Stored dataset entries

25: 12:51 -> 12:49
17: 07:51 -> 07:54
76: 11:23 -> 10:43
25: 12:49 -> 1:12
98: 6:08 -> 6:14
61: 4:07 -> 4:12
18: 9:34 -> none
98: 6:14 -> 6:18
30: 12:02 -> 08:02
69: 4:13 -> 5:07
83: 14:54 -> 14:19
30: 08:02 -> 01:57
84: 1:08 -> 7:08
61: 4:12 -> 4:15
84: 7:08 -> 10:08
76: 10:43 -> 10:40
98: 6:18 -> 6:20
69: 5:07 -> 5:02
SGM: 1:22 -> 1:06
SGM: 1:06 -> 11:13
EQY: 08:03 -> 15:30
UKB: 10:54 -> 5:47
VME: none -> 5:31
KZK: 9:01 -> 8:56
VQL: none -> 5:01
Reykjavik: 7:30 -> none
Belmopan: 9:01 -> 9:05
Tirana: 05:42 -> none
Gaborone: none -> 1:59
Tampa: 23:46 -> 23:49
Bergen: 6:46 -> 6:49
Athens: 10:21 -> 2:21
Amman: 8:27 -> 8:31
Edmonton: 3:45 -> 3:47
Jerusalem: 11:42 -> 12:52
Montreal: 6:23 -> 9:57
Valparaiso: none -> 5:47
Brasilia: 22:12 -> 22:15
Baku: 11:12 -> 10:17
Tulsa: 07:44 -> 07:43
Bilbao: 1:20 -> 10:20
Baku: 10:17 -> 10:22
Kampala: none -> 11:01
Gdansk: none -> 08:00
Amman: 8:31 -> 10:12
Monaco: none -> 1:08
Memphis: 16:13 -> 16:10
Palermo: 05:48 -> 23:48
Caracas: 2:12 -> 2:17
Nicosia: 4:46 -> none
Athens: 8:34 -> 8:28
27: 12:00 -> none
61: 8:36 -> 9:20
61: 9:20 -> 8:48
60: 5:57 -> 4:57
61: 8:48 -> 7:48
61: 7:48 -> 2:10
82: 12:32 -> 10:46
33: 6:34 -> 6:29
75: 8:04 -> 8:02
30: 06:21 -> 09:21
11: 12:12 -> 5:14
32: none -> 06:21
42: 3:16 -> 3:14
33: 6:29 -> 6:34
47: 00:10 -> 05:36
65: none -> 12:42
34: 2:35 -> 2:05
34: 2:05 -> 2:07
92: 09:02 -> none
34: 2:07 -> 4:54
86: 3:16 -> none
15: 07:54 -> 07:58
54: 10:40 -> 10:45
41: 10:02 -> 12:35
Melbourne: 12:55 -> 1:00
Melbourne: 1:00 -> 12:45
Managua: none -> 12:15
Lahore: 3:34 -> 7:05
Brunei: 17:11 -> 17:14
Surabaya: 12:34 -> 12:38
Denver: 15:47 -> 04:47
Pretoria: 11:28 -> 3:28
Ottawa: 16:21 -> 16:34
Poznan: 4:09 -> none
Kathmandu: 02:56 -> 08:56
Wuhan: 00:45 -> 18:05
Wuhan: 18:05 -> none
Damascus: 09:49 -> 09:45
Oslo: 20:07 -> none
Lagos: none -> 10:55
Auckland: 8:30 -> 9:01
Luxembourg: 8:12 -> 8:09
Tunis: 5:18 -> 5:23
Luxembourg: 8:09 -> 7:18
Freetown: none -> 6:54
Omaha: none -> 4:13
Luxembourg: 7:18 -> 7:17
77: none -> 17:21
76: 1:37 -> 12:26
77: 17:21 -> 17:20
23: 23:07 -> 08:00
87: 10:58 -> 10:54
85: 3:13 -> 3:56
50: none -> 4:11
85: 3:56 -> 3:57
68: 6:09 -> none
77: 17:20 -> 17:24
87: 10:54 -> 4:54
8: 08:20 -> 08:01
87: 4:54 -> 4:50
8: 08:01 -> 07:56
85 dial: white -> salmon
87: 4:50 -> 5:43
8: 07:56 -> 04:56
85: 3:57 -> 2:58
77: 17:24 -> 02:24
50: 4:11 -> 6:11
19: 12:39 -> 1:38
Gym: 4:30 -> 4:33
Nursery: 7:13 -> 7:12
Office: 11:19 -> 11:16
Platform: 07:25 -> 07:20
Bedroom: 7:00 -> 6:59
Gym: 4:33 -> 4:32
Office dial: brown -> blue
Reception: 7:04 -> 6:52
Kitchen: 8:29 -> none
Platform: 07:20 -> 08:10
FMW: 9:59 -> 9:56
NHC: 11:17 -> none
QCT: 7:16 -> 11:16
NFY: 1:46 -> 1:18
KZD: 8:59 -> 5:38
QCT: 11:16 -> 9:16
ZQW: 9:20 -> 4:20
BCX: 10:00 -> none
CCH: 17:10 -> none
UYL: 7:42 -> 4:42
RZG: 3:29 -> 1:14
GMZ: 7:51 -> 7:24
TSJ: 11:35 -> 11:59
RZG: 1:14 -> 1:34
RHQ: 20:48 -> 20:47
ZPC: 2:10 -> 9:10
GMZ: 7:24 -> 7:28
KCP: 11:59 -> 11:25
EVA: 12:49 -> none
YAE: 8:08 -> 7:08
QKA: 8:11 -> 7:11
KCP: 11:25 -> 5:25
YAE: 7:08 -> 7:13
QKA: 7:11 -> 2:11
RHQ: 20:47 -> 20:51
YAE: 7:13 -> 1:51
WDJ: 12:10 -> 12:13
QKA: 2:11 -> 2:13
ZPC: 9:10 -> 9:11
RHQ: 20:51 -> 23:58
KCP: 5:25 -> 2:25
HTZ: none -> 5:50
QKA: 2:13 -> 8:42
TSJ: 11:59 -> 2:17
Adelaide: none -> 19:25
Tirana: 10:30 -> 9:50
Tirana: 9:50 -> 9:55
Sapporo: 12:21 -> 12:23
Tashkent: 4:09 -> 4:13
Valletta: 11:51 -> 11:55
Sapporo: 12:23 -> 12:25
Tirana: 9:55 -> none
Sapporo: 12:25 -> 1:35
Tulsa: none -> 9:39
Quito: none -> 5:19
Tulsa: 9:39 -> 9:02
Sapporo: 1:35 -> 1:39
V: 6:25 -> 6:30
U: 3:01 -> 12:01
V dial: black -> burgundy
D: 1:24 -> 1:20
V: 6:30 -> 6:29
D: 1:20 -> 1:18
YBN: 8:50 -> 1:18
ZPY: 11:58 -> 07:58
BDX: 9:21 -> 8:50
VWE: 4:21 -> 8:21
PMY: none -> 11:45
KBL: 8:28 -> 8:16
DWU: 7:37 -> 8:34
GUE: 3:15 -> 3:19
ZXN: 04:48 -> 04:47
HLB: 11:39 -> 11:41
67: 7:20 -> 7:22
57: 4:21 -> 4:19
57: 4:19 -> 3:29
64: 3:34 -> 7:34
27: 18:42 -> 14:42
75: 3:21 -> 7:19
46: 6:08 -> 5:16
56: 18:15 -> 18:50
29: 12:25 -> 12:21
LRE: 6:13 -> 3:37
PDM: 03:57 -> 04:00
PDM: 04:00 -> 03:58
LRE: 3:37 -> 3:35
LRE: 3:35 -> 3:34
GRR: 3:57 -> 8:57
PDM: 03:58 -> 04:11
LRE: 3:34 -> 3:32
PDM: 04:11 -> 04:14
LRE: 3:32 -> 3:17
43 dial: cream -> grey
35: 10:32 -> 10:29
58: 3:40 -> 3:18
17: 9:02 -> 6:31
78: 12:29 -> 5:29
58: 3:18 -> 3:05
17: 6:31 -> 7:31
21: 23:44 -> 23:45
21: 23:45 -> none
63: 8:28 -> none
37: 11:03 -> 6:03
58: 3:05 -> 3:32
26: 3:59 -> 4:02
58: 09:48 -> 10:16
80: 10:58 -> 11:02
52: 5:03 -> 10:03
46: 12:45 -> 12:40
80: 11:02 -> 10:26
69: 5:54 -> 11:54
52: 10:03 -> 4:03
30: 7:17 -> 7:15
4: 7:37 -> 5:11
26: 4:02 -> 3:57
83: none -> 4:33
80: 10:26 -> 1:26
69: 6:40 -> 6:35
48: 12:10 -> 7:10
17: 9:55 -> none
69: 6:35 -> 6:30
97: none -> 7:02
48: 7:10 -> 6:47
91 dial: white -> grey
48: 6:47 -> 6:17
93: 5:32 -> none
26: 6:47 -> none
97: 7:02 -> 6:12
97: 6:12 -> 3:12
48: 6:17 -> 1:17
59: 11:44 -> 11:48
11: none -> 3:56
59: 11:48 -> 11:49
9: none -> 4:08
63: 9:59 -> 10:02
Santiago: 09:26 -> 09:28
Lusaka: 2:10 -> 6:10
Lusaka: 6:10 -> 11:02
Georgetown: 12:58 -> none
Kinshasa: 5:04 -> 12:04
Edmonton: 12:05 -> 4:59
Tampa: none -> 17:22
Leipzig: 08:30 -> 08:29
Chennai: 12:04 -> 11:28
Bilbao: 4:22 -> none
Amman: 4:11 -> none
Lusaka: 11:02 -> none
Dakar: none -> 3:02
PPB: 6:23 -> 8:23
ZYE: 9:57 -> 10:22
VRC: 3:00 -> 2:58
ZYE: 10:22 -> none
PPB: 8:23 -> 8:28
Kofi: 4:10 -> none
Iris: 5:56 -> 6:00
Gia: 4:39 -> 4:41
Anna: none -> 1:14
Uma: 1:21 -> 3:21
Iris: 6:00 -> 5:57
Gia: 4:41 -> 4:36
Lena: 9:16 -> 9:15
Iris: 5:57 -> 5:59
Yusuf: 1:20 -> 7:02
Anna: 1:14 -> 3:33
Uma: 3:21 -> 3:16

Challenge -> Above are the stored dataset entries. Write out the lines starting at the first line of the entries and ending at the line containing "Kampala: none -> 11:01", reproducing each line precisely as it appears.

Task answer ->
25: 12:51 -> 12:49
17: 07:51 -> 07:54
76: 11:23 -> 10:43
25: 12:49 -> 1:12
98: 6:08 -> 6:14
61: 4:07 -> 4:12
18: 9:34 -> none
98: 6:14 -> 6:18
30: 12:02 -> 08:02
69: 4:13 -> 5:07
83: 14:54 -> 14:19
30: 08:02 -> 01:57
84: 1:08 -> 7:08
61: 4:12 -> 4:15
84: 7:08 -> 10:08
76: 10:43 -> 10:40
98: 6:18 -> 6:20
69: 5:07 -> 5:02
SGM: 1:22 -> 1:06
SGM: 1:06 -> 11:13
EQY: 08:03 -> 15:30
UKB: 10:54 -> 5:47
VME: none -> 5:31
KZK: 9:01 -> 8:56
VQL: none -> 5:01
Reykjavik: 7:30 -> none
Belmopan: 9:01 -> 9:05
Tirana: 05:42 -> none
Gaborone: none -> 1:59
Tampa: 23:46 -> 23:49
Bergen: 6:46 -> 6:49
Athens: 10:21 -> 2:21
Amman: 8:27 -> 8:31
Edmonton: 3:45 -> 3:47
Jerusalem: 11:42 -> 12:52
Montreal: 6:23 -> 9:57
Valparaiso: none -> 5:47
Brasilia: 22:12 -> 22:15
Baku: 11:12 -> 10:17
Tulsa: 07:44 -> 07:43
Bilbao: 1:20 -> 10:20
Baku: 10:17 -> 10:22
Kampala: none -> 11:01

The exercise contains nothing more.